• **Data provided**
══════════════════════════════
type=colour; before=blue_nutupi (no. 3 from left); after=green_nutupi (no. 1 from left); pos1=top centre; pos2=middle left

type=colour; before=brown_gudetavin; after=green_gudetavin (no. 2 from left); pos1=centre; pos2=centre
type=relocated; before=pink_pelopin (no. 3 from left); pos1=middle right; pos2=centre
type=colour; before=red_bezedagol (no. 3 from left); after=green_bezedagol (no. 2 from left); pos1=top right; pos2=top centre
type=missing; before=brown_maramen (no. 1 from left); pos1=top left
══════════════════════════════
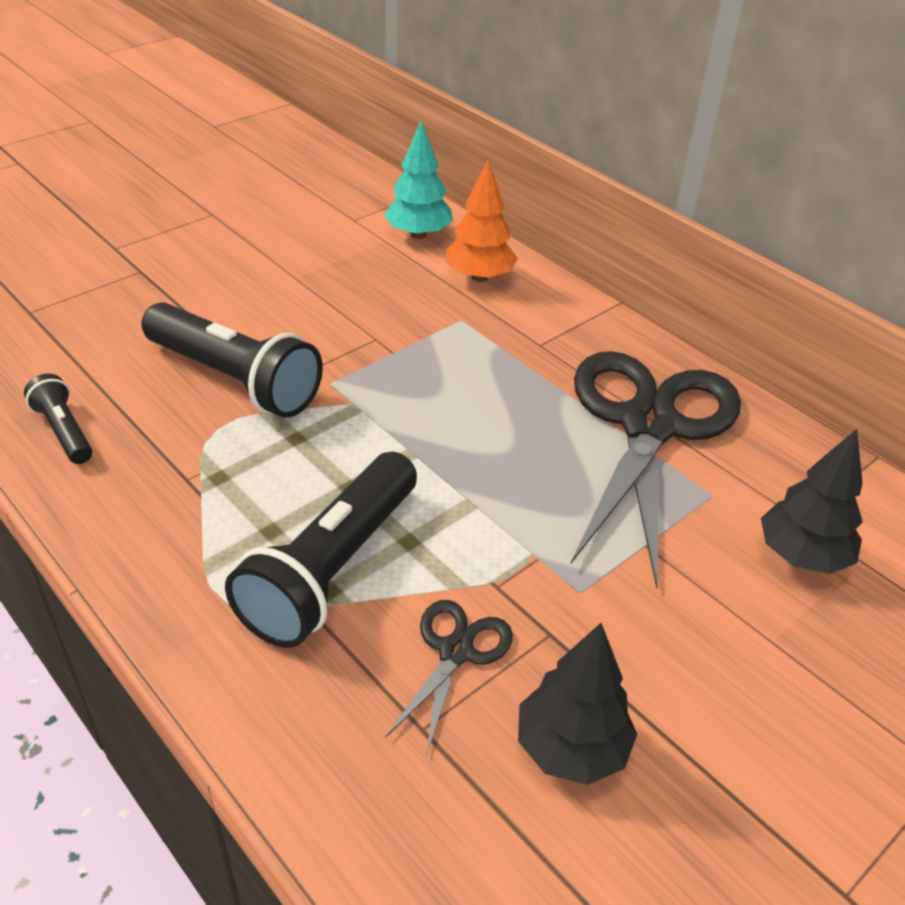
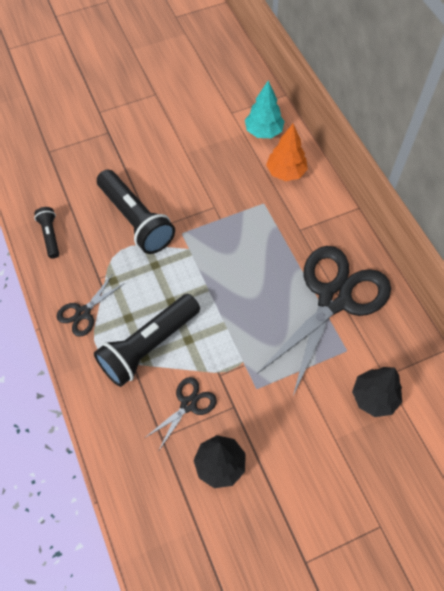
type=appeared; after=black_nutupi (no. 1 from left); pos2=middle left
══════════════════════════════
• **The task**
An exact, complete copy of the lines above from the one with "type=colour; before=blue_nutupi (no." through the one with "type=missing; before=brown_maramen (no." is the whole answer.

• **Response to the exercise**
type=colour; before=blue_nutupi (no. 3 from left); after=green_nutupi (no. 1 from left); pos1=top centre; pos2=middle left

type=colour; before=brown_gudetavin; after=green_gudetavin (no. 2 from left); pos1=centre; pos2=centre
type=relocated; before=pink_pelopin (no. 3 from left); pos1=middle right; pos2=centre
type=colour; before=red_bezedagol (no. 3 from left); after=green_bezedagol (no. 2 from left); pos1=top right; pos2=top centre
type=missing; before=brown_maramen (no. 1 from left); pos1=top left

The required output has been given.